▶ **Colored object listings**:
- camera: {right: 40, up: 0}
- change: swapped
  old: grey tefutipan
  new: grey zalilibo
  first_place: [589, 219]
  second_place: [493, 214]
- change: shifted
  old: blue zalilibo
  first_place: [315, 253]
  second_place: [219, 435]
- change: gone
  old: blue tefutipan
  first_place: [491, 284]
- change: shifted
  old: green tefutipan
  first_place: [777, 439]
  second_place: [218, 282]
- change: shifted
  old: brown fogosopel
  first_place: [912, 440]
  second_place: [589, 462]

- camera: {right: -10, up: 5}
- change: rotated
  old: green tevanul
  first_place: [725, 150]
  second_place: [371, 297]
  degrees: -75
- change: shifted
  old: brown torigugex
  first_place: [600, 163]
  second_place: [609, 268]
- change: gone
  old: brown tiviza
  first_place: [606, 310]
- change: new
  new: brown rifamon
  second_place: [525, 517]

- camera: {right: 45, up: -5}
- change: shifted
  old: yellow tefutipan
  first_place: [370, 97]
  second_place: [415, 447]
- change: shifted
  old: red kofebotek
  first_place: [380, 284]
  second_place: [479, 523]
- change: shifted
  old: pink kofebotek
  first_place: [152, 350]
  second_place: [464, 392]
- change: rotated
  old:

▶ **Action item**: Go through the records above and retype each one exactly.

▶ **Exercise response**:
- camera: {right: 40, up: 0}
- change: swapped
  old: grey tefutipan
  new: grey zalilibo
  first_place: [589, 219]
  second_place: [493, 214]
- change: shifted
  old: blue zalilibo
  first_place: [315, 253]
  second_place: [219, 435]
- change: gone
  old: blue tefutipan
  first_place: [491, 284]
- change: shifted
  old: green tefutipan
  first_place: [777, 439]
  second_place: [218, 282]
- change: shifted
  old: brown fogosopel
  first_place: [912, 440]
  second_place: [589, 462]

- camera: {right: -10, up: 5}
- change: rotated
  old: green tevanul
  first_place: [725, 150]
  second_place: [371, 297]
  degrees: -75
- change: shifted
  old: brown torigugex
  first_place: [600, 163]
  second_place: [609, 268]
- change: gone
  old: brown tiviza
  first_place: [606, 310]
- change: new
  new: brown rifamon
  second_place: [525, 517]

- camera: {right: 45, up: -5}
- change: shifted
  old: yellow tefutipan
  first_place: [370, 97]
  second_place: [415, 447]
- change: shifted
  old: red kofebotek
  first_place: [380, 284]
  second_place: [479, 523]
- change: shifted
  old: pink kofebotek
  first_place: [152, 350]
  second_place: [464, 392]
- change: rotated
  old:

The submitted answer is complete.